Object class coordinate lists
* * * * * * * * *

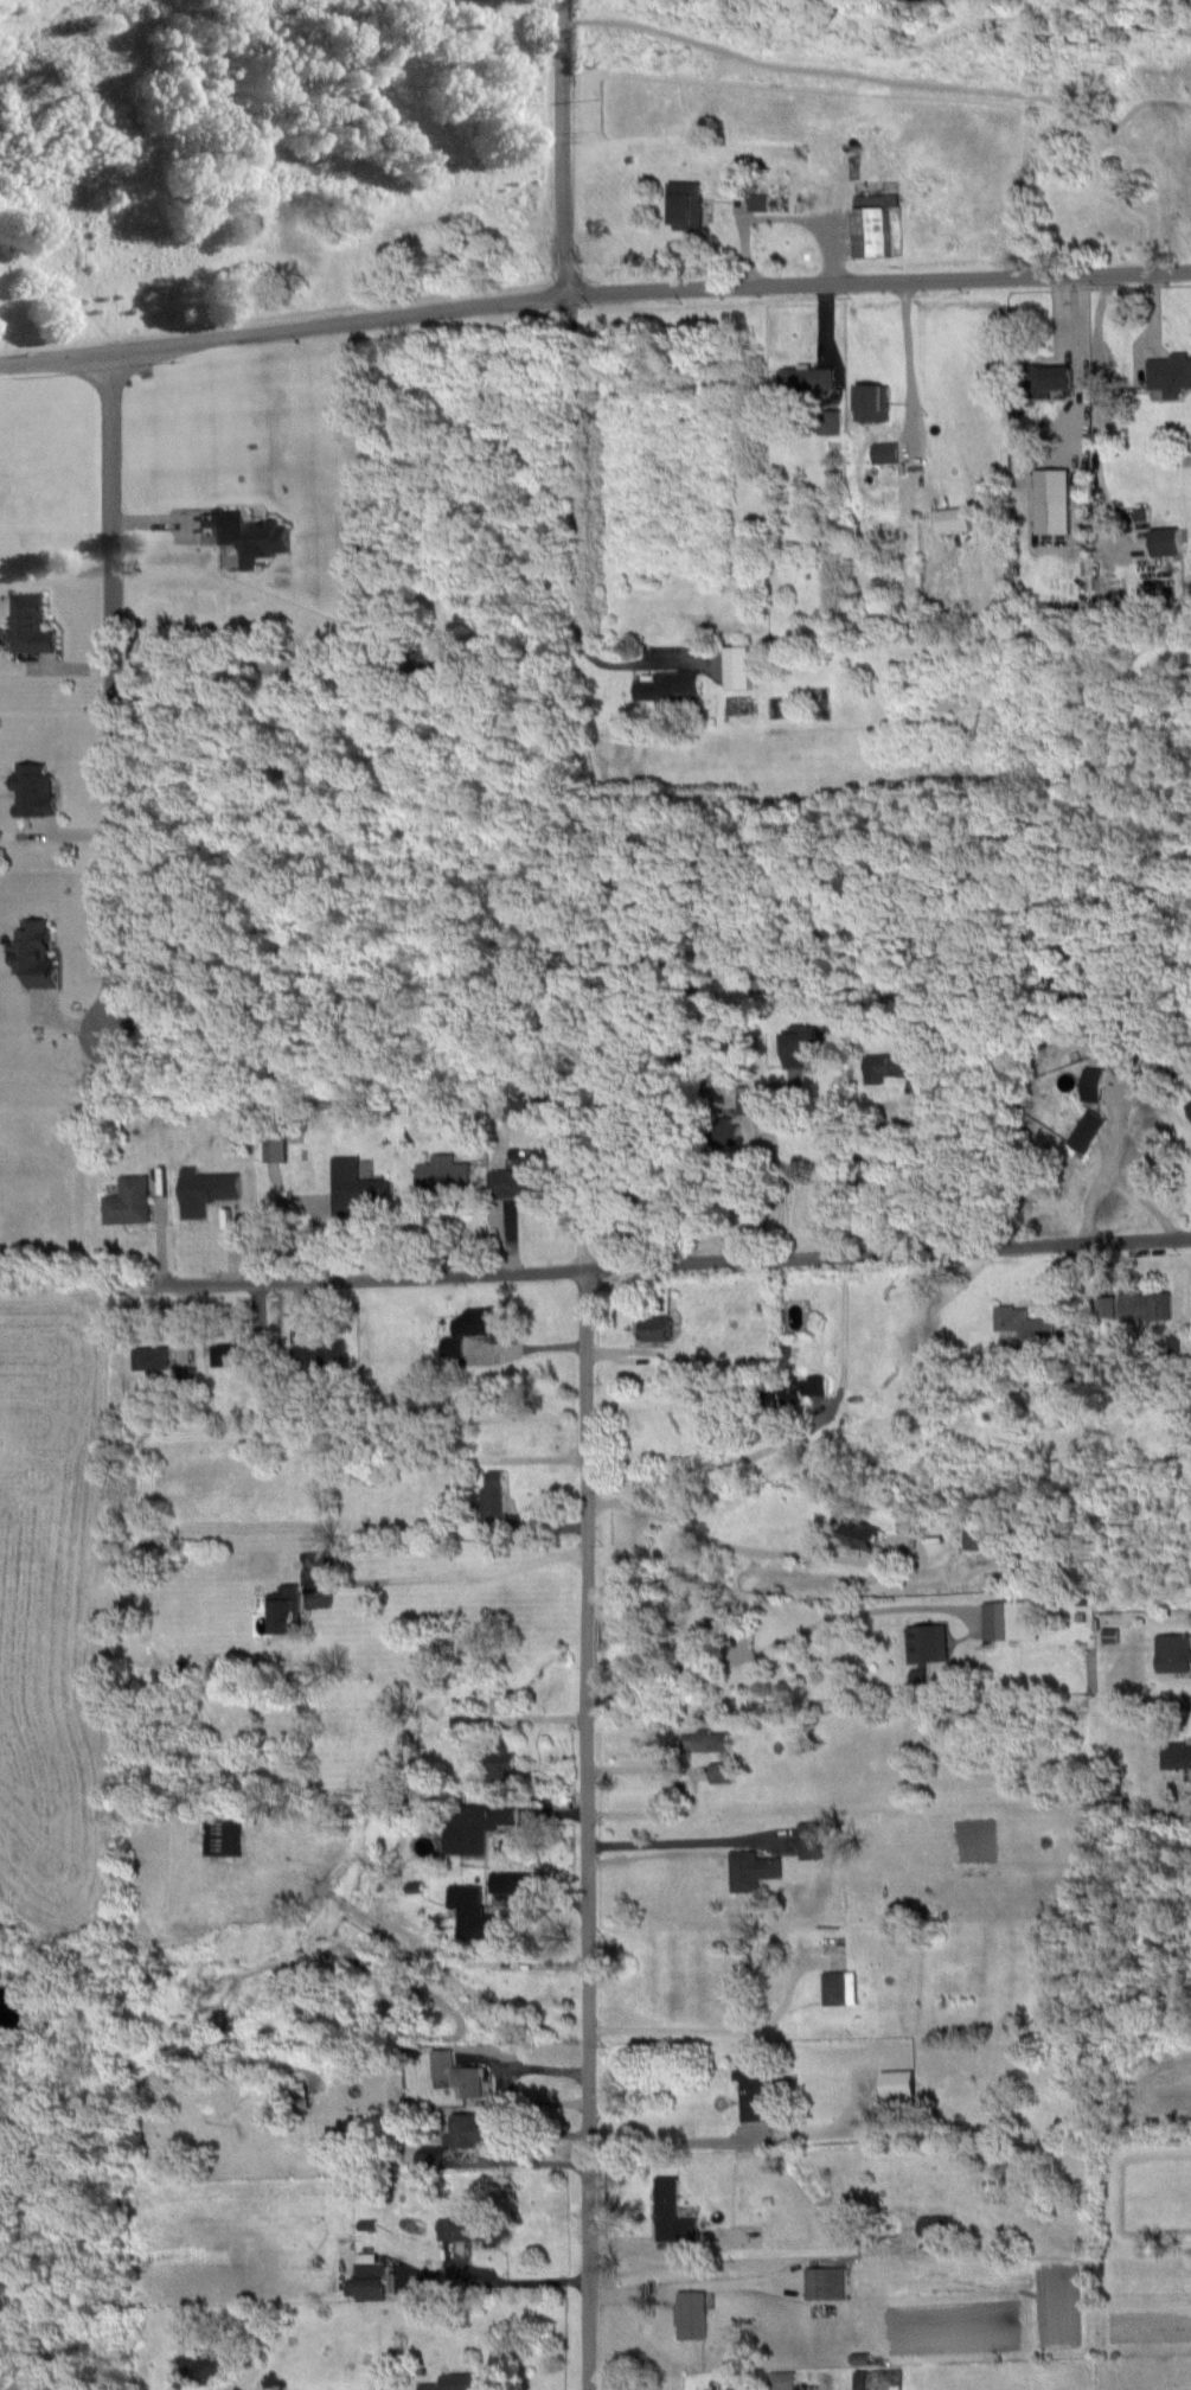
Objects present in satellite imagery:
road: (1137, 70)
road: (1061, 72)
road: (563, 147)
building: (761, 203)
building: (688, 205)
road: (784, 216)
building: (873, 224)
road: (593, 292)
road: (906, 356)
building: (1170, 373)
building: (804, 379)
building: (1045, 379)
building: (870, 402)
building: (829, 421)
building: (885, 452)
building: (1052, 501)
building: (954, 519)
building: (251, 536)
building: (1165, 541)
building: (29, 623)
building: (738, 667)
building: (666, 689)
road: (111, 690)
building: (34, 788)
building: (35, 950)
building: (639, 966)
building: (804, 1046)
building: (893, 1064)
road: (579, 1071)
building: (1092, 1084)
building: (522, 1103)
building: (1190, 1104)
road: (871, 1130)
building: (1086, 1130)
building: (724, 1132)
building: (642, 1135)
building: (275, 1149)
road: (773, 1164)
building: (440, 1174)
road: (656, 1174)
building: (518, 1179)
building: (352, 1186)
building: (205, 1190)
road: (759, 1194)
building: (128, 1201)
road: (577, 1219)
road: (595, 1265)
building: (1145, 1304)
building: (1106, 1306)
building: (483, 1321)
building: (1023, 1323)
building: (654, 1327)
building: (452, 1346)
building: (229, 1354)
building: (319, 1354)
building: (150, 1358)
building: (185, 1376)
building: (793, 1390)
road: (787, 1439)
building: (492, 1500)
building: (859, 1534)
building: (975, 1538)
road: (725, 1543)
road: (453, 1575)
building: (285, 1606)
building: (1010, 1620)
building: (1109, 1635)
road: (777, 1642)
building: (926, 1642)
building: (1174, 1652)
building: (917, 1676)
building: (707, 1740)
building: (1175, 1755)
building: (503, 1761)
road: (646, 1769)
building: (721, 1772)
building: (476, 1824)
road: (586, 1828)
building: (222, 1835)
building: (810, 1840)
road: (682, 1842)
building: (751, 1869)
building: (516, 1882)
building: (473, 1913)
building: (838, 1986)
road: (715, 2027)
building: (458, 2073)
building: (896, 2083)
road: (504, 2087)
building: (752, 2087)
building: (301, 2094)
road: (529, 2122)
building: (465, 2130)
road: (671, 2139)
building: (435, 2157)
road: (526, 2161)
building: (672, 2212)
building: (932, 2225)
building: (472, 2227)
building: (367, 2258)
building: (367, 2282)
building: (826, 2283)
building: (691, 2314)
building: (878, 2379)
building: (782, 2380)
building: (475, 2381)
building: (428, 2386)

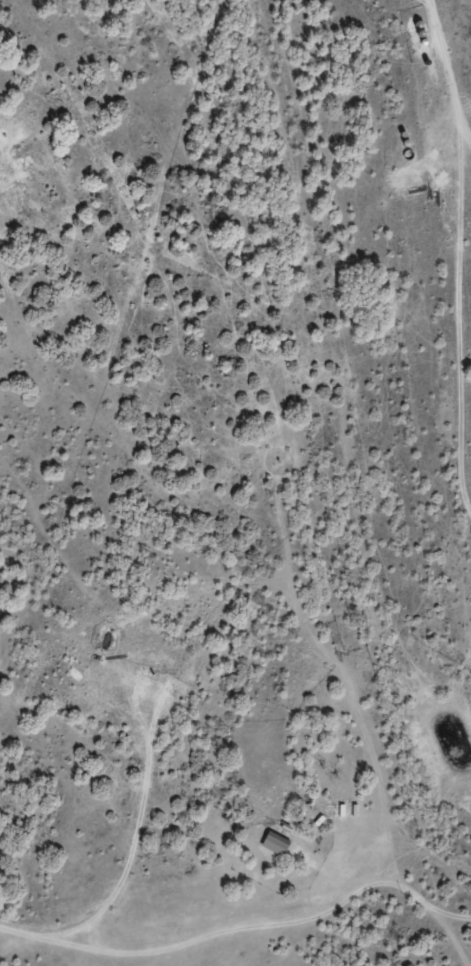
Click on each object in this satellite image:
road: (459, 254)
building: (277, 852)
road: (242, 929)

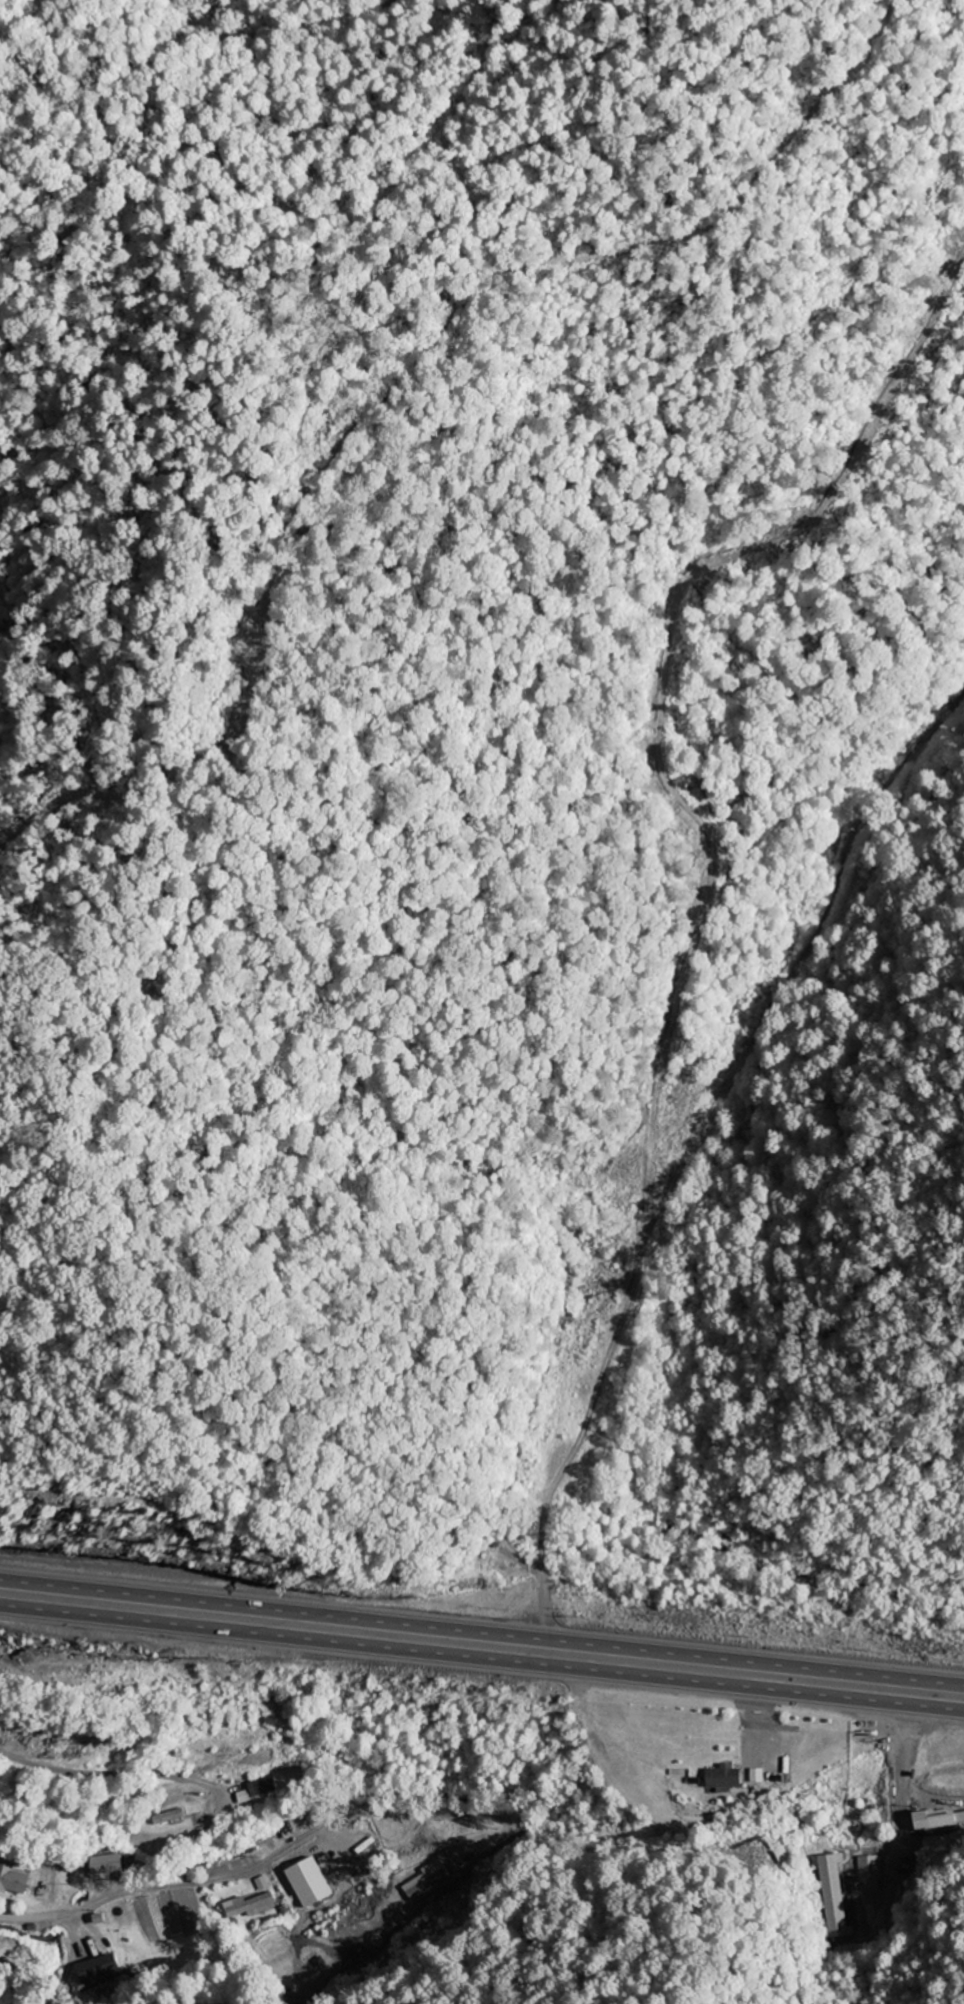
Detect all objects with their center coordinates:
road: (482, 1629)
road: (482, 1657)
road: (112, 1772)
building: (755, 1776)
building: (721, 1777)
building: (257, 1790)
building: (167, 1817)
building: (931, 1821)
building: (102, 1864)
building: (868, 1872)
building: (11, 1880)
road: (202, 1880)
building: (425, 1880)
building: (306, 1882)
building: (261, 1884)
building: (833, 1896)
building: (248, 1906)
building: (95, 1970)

* * * * * * * * *

## What is needed
Take the entries shown above and quote them verbatim, passing over the pictures.

## Solution
Objects present in satellite imagery:
road: (1137, 70)
road: (1061, 72)
road: (563, 147)
building: (761, 203)
building: (688, 205)
road: (784, 216)
building: (873, 224)
road: (593, 292)
road: (906, 356)
building: (1170, 373)
building: (804, 379)
building: (1045, 379)
building: (870, 402)
building: (829, 421)
building: (885, 452)
building: (1052, 501)
building: (954, 519)
building: (251, 536)
building: (1165, 541)
building: (29, 623)
building: (738, 667)
building: (666, 689)
road: (111, 690)
building: (34, 788)
building: (35, 950)
building: (639, 966)
building: (804, 1046)
building: (893, 1064)
road: (579, 1071)
building: (1092, 1084)
building: (522, 1103)
building: (1190, 1104)
road: (871, 1130)
building: (1086, 1130)
building: (724, 1132)
building: (642, 1135)
building: (275, 1149)
road: (773, 1164)
building: (440, 1174)
road: (656, 1174)
building: (518, 1179)
building: (352, 1186)
building: (205, 1190)
road: (759, 1194)
building: (128, 1201)
road: (577, 1219)
road: (595, 1265)
building: (1145, 1304)
building: (1106, 1306)
building: (483, 1321)
building: (1023, 1323)
building: (654, 1327)
building: (452, 1346)
building: (229, 1354)
building: (319, 1354)
building: (150, 1358)
building: (185, 1376)
building: (793, 1390)
road: (787, 1439)
building: (492, 1500)
building: (859, 1534)
building: (975, 1538)
road: (725, 1543)
road: (453, 1575)
building: (285, 1606)
building: (1010, 1620)
building: (1109, 1635)
road: (777, 1642)
building: (926, 1642)
building: (1174, 1652)
building: (917, 1676)
building: (707, 1740)
building: (1175, 1755)
building: (503, 1761)
road: (646, 1769)
building: (721, 1772)
building: (476, 1824)
road: (586, 1828)
building: (222, 1835)
building: (810, 1840)
road: (682, 1842)
building: (751, 1869)
building: (516, 1882)
building: (473, 1913)
building: (838, 1986)
road: (715, 2027)
building: (458, 2073)
building: (896, 2083)
road: (504, 2087)
building: (752, 2087)
building: (301, 2094)
road: (529, 2122)
building: (465, 2130)
road: (671, 2139)
building: (435, 2157)
road: (526, 2161)
building: (672, 2212)
building: (932, 2225)
building: (472, 2227)
building: (367, 2258)
building: (367, 2282)
building: (826, 2283)
building: (691, 2314)
building: (878, 2379)
building: (782, 2380)
building: (475, 2381)
building: (428, 2386)

Click on each object in this satellite image:
road: (459, 254)
building: (277, 852)
road: (242, 929)

Detect all objects with their center coordinates:
road: (482, 1629)
road: (482, 1657)
road: (112, 1772)
building: (755, 1776)
building: (721, 1777)
building: (257, 1790)
building: (167, 1817)
building: (931, 1821)
building: (102, 1864)
building: (868, 1872)
building: (11, 1880)
road: (202, 1880)
building: (425, 1880)
building: (306, 1882)
building: (261, 1884)
building: (833, 1896)
building: (248, 1906)
building: (95, 1970)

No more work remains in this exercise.